**WORK TO BE COMPLETED**
Write out again, exactly, the lines below starting at the one with "C2: 33uF (plus n7, minus n22) -> none" and ending at the one with "R1: 51k (VA, n22) -> 1k (VA, n22)".

**MATERIAL FOR THIS TASK**
━━━━━━━━━━━━━━━━━━━━
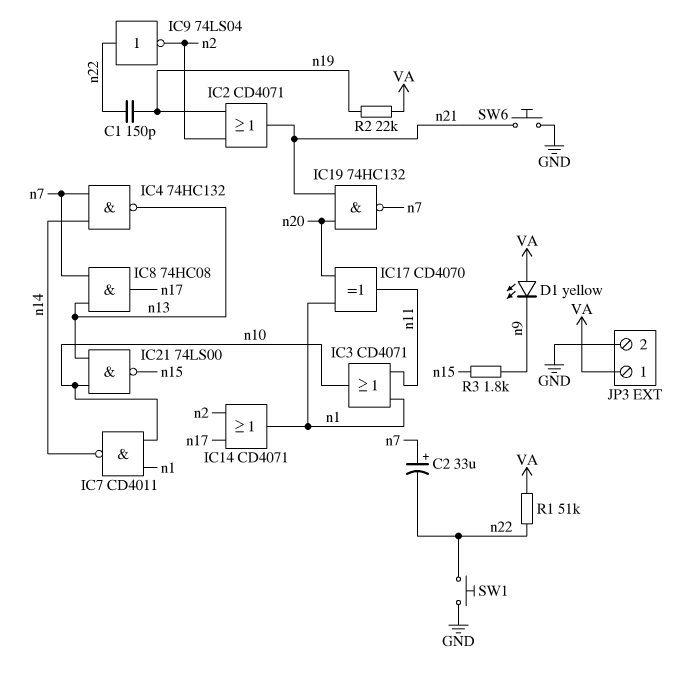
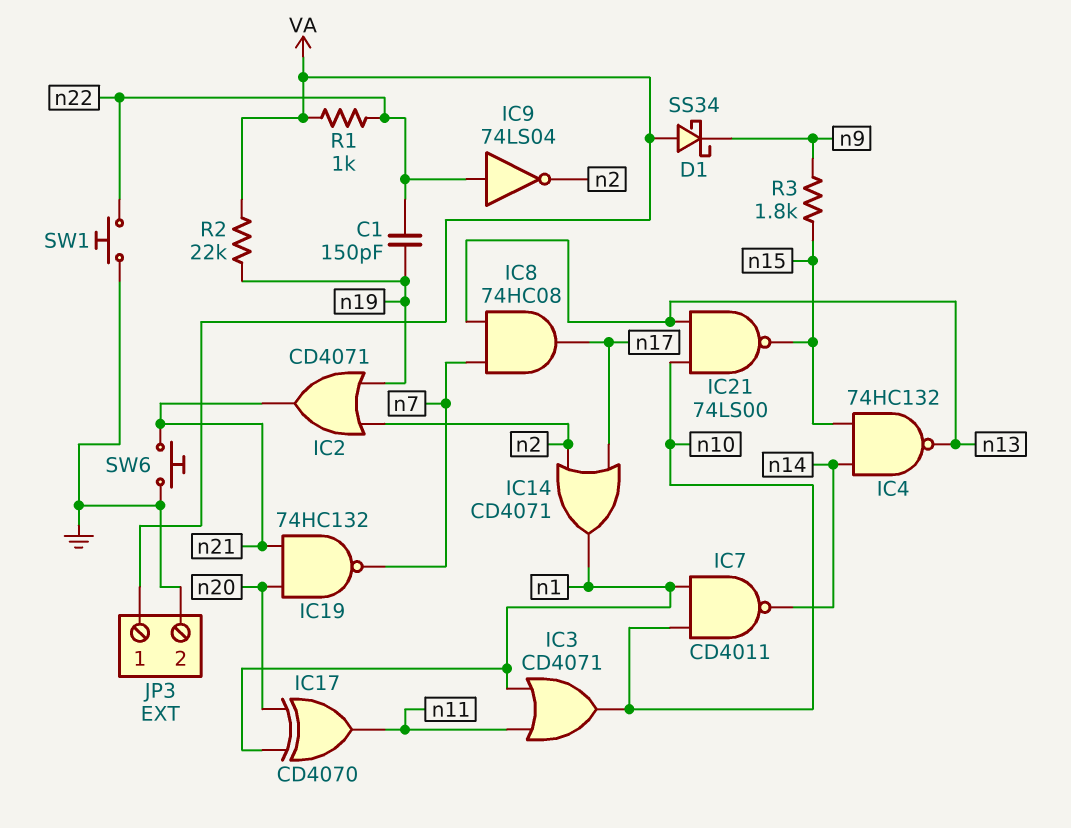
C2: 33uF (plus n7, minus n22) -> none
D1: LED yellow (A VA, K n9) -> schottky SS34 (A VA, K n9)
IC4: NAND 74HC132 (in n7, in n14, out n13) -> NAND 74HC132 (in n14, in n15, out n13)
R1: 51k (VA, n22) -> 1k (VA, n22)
━━━━━━━━━━━━━━━━━━━━
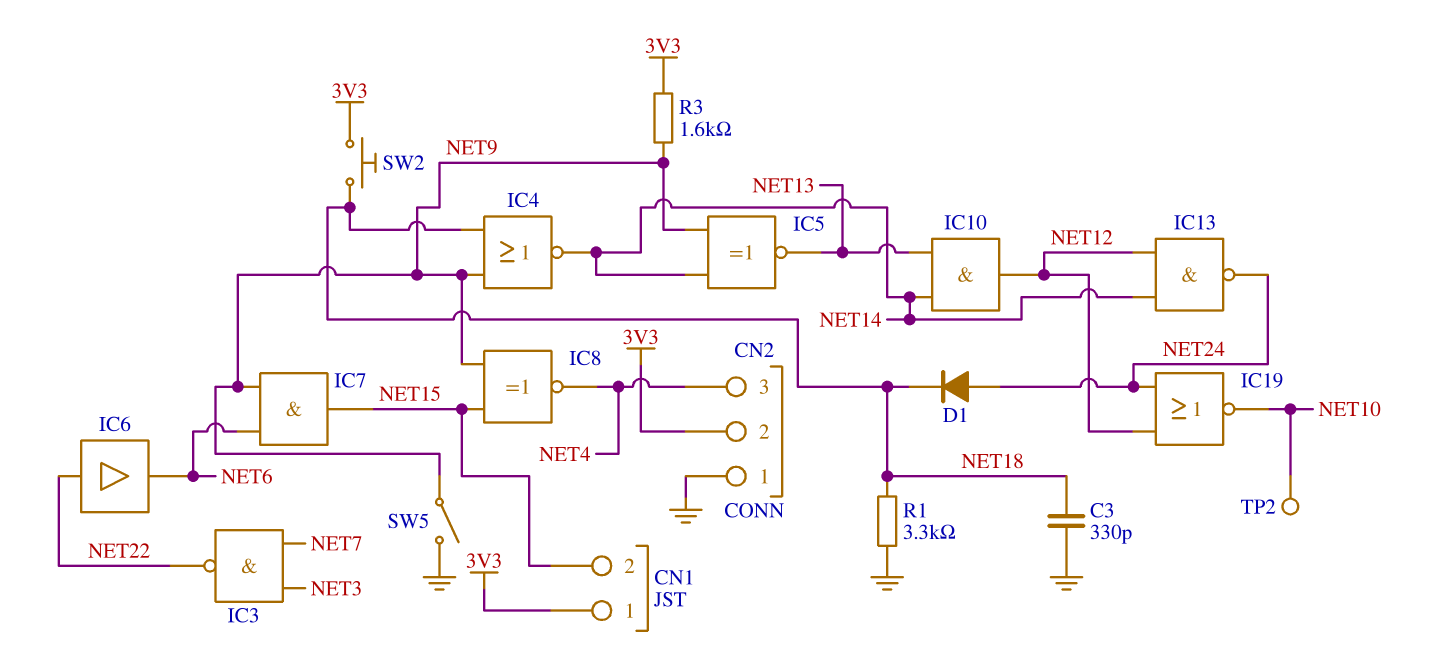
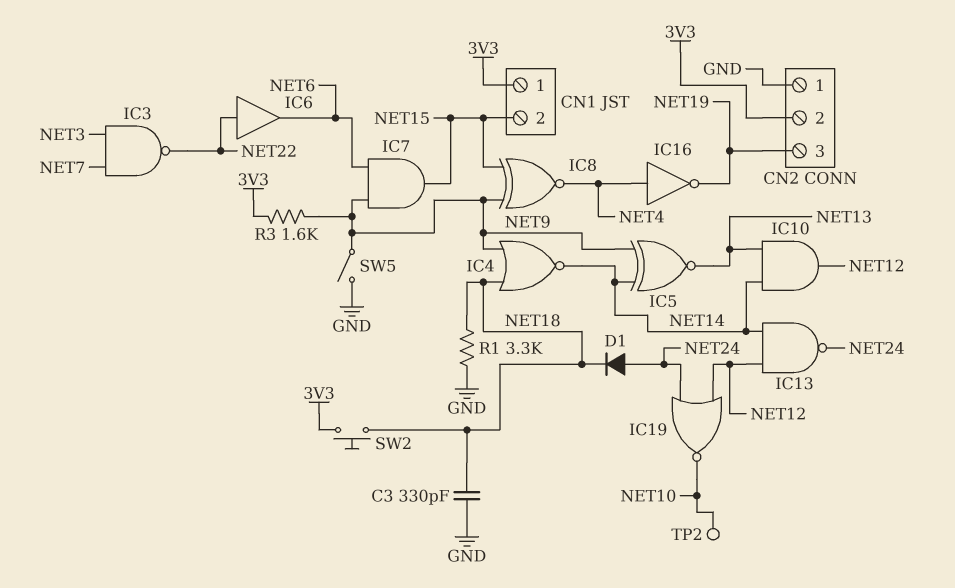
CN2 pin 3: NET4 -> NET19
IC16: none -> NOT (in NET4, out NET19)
━━━━━━━━━━━━━━━━━━━━
**EXERCISE RESULT**
C2: 33uF (plus n7, minus n22) -> none
D1: LED yellow (A VA, K n9) -> schottky SS34 (A VA, K n9)
IC4: NAND 74HC132 (in n7, in n14, out n13) -> NAND 74HC132 (in n14, in n15, out n13)
R1: 51k (VA, n22) -> 1k (VA, n22)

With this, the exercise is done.